[Collected data]
______________________________
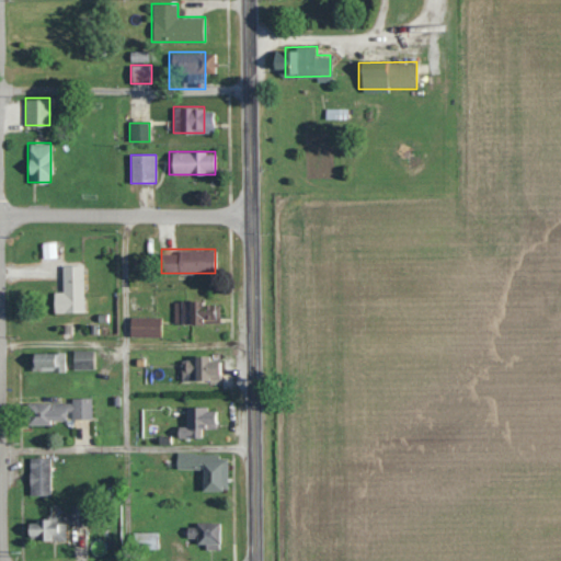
[(58,264),(58,311),(84,311),(84,264),(58,264)]
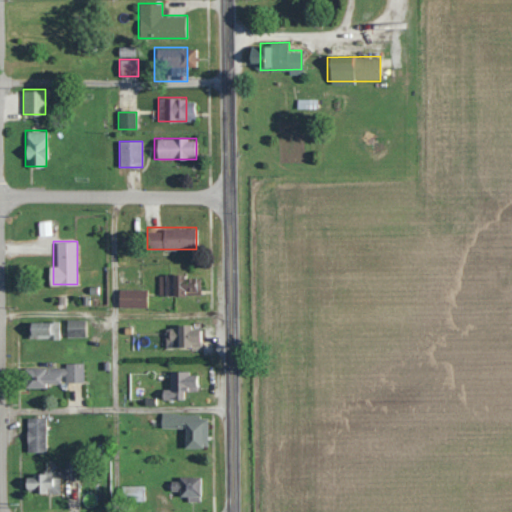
[(199,295),(199,273),(159,272),(159,294),(199,295)]
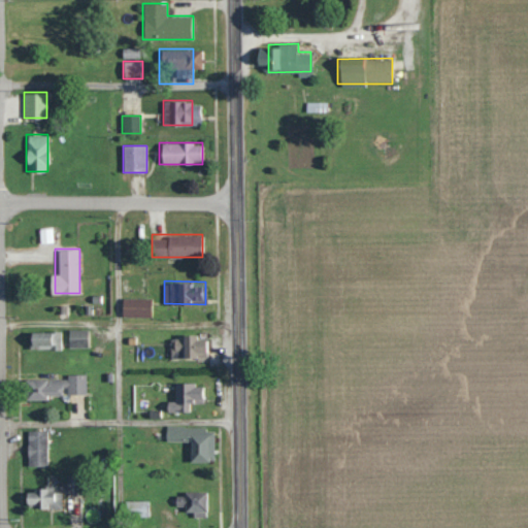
[(152,298),(119,298),(119,316),(152,316),(152,298)]
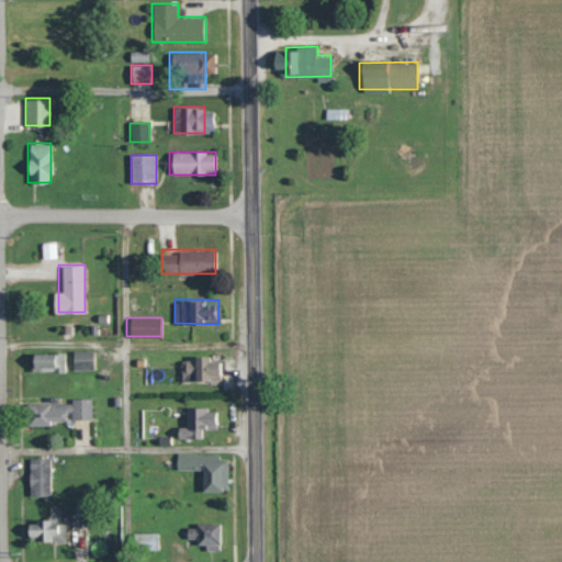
[(70,369),(93,369),(93,350),(70,350),(70,369)]
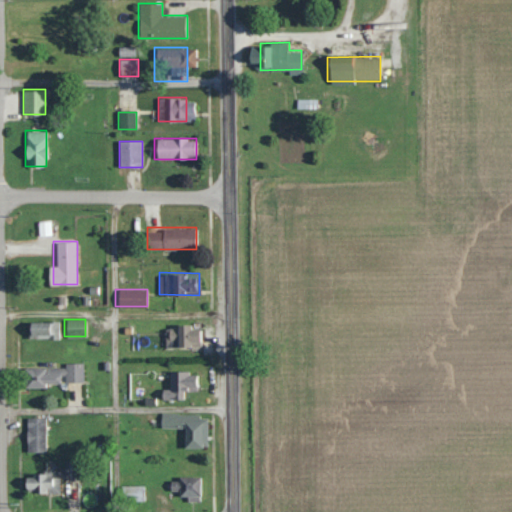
[(59,321),(27,321),(27,339),(59,339),(59,321)]
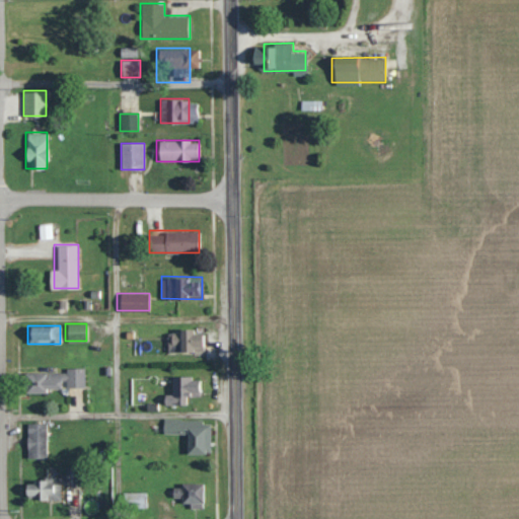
[(167,352),(200,352),(200,329),(167,329),(167,352)]
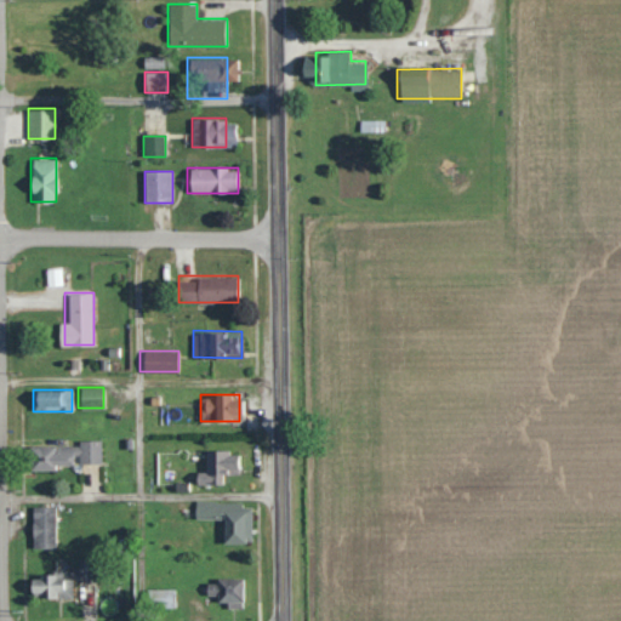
[(101,443),(28,443),(28,466),(101,466),(101,443)]
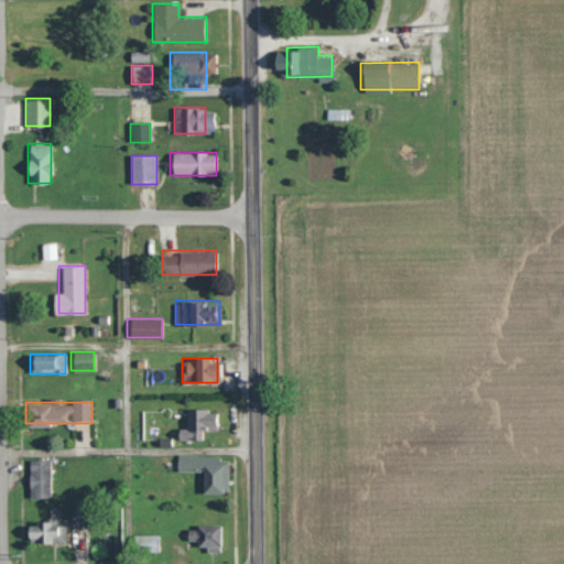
[(203,491),(228,491),(228,455),(177,456),(177,470),(203,470),(203,491)]
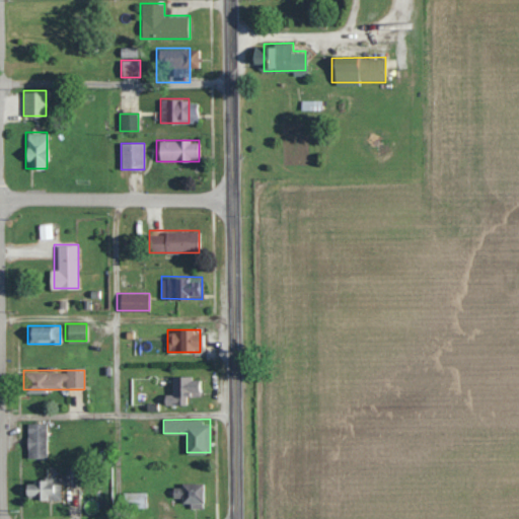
[(26,457),(48,457),(48,422),(26,422),(26,457)]
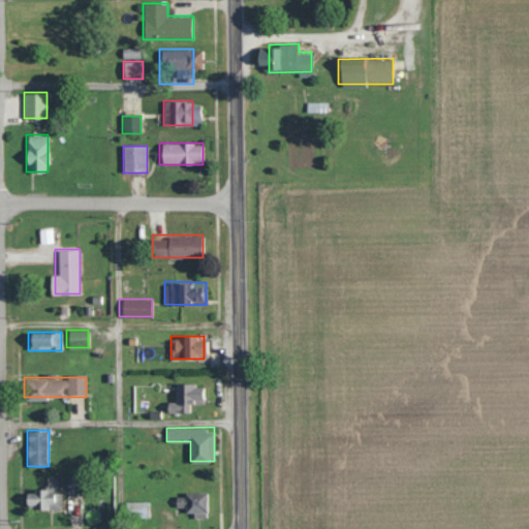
[(62,509),(62,486),(24,487),(24,509),(62,509)]
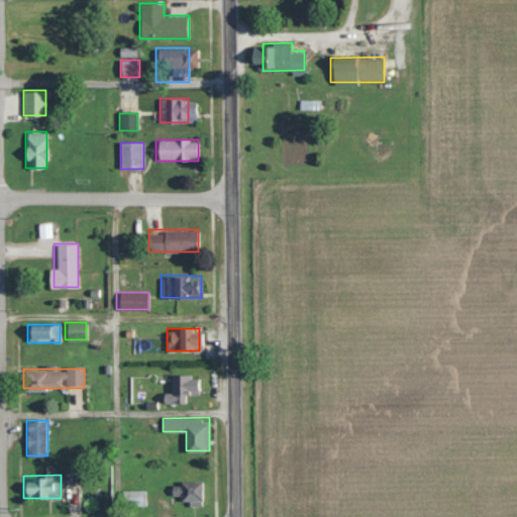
[(203,480),(179,481),(179,505),(203,505),(203,480)]
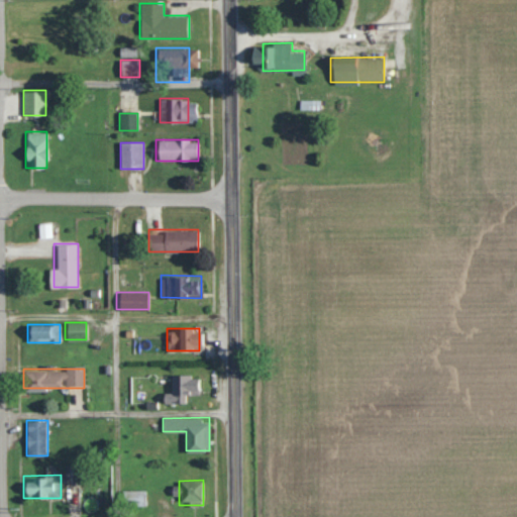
[(145,507),(145,490),(121,490),(121,507),(145,507)]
______________________________
(WORK INSTRUCTIONS)
What is needed is the exact run of lines from the start of the data through the line with "[(167,352),(200,352),(200,329),(167,329),(167,352)]", both ends included, minus the pictures.

(YOUR RESPONSE)
[(58,264),(58,311),(84,311),(84,264),(58,264)]
[(199,295),(199,273),(159,272),(159,294),(199,295)]
[(152,298),(119,298),(119,316),(152,316),(152,298)]
[(70,369),(93,369),(93,350),(70,350),(70,369)]
[(59,321),(27,321),(27,339),(59,339),(59,321)]
[(167,352),(200,352),(200,329),(167,329),(167,352)]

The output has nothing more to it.